*EXERCISE DESCRIPTION*: The reply is to be the lines from the one with "(390, 85) = (183, 175): brown" through the last line of the records below, each retyped exactly, with pictures left out.

(Data entries)
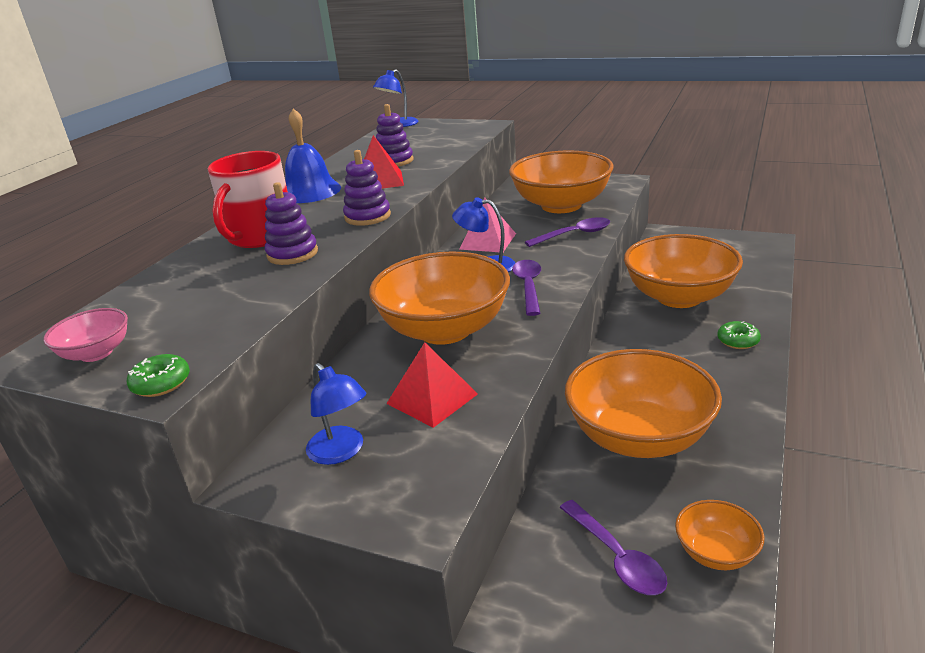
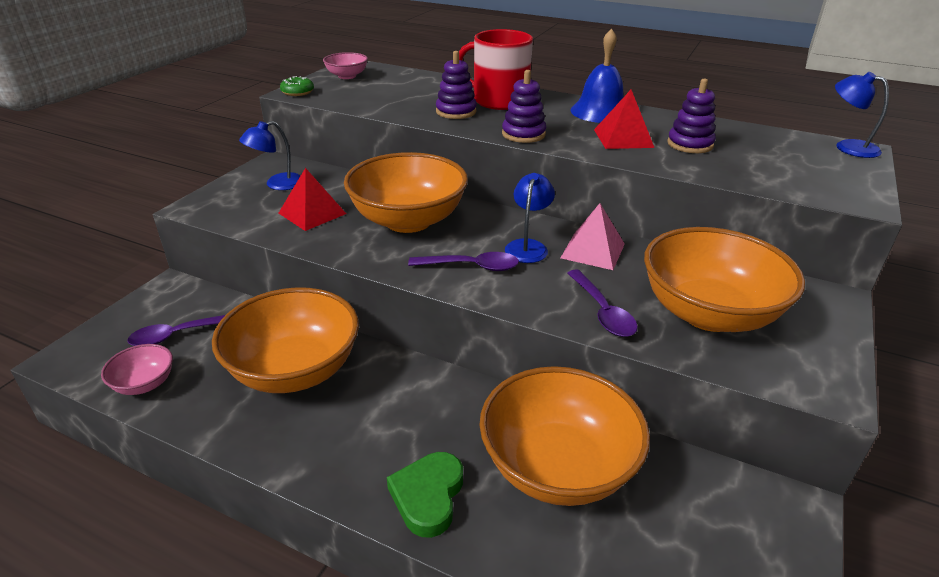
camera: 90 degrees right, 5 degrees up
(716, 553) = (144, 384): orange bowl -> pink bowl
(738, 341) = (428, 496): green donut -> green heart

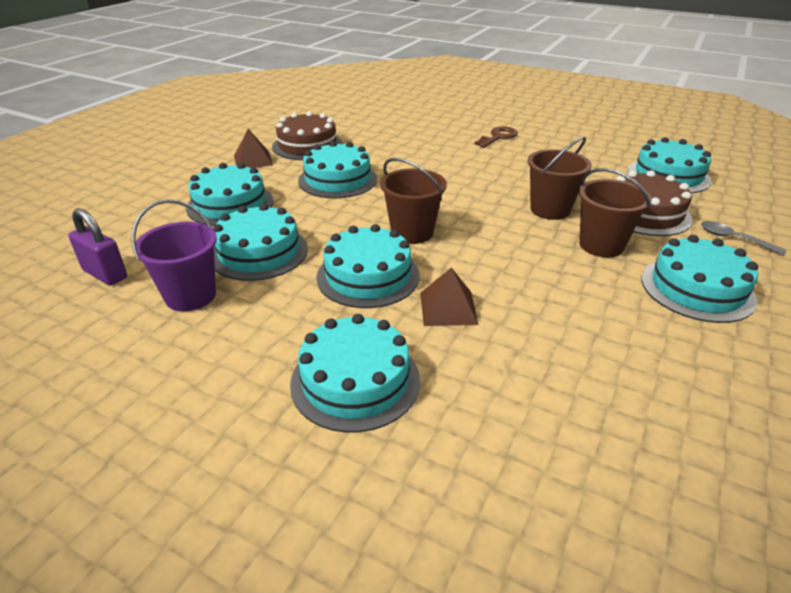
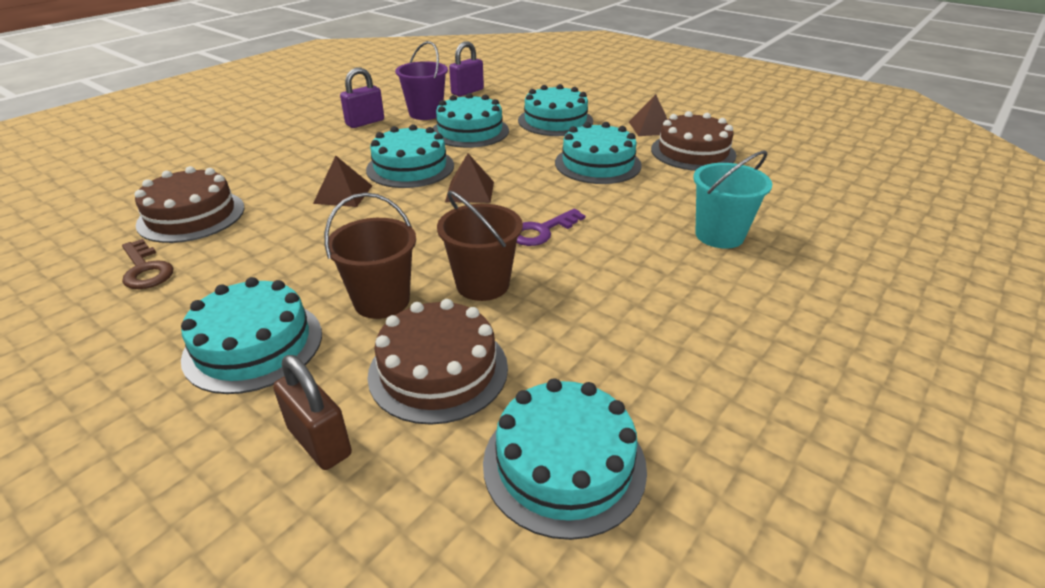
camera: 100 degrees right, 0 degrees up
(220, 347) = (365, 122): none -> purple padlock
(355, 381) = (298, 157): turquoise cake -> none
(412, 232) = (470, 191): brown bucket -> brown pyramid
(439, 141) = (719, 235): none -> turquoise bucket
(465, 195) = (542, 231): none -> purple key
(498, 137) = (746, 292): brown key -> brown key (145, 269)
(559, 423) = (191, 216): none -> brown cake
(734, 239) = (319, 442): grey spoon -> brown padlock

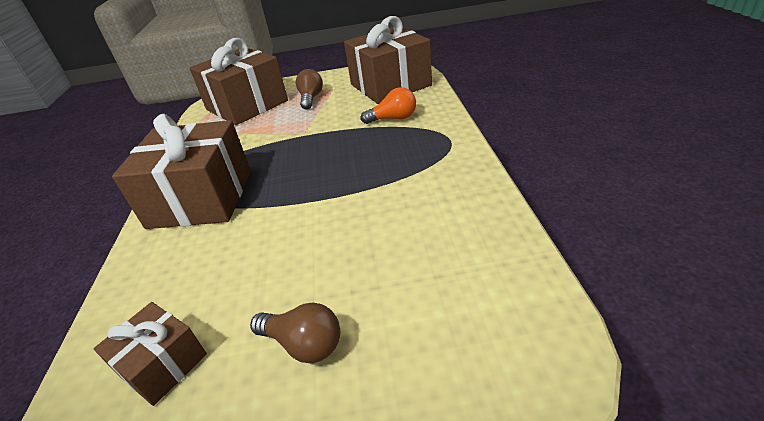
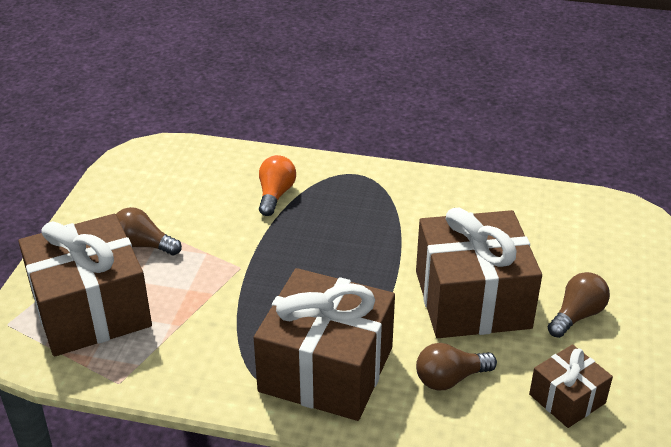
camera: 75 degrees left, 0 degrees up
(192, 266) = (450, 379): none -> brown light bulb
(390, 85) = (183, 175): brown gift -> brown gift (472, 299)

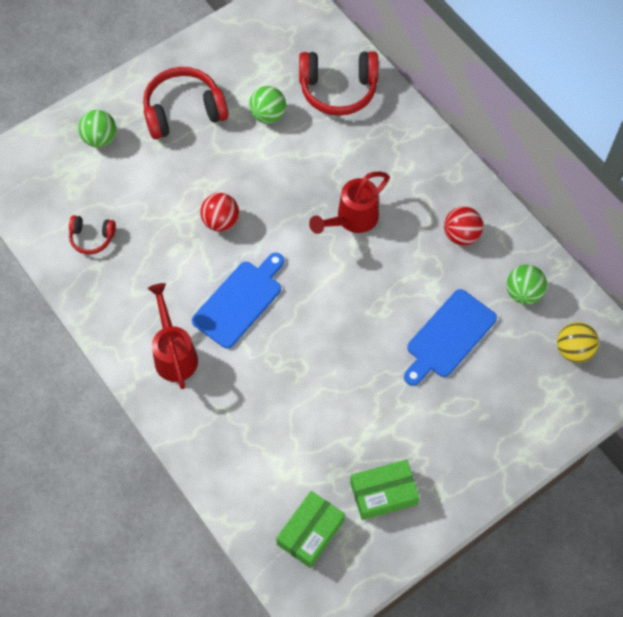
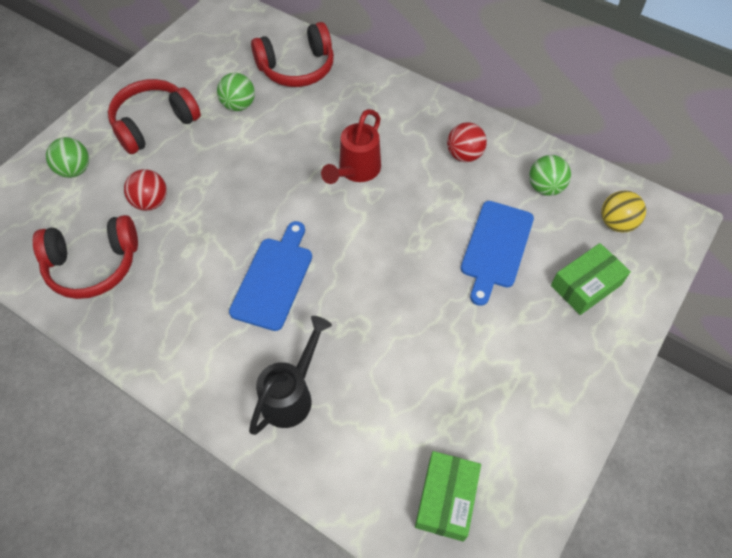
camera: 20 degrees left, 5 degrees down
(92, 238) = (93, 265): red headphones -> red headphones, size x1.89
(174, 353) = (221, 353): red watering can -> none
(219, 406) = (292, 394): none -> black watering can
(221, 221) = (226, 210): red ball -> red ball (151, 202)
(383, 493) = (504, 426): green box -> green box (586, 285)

*COMPLETED TASK*:
(390, 85) = (183, 175): brown gift -> brown gift (472, 299)

camera: 20 degrees left, 5 degrees down
(92, 238) = (93, 265): red headphones -> red headphones, size x1.89
(174, 353) = (221, 353): red watering can -> none
(219, 406) = (292, 394): none -> black watering can
(221, 221) = (226, 210): red ball -> red ball (151, 202)
(383, 493) = (504, 426): green box -> green box (586, 285)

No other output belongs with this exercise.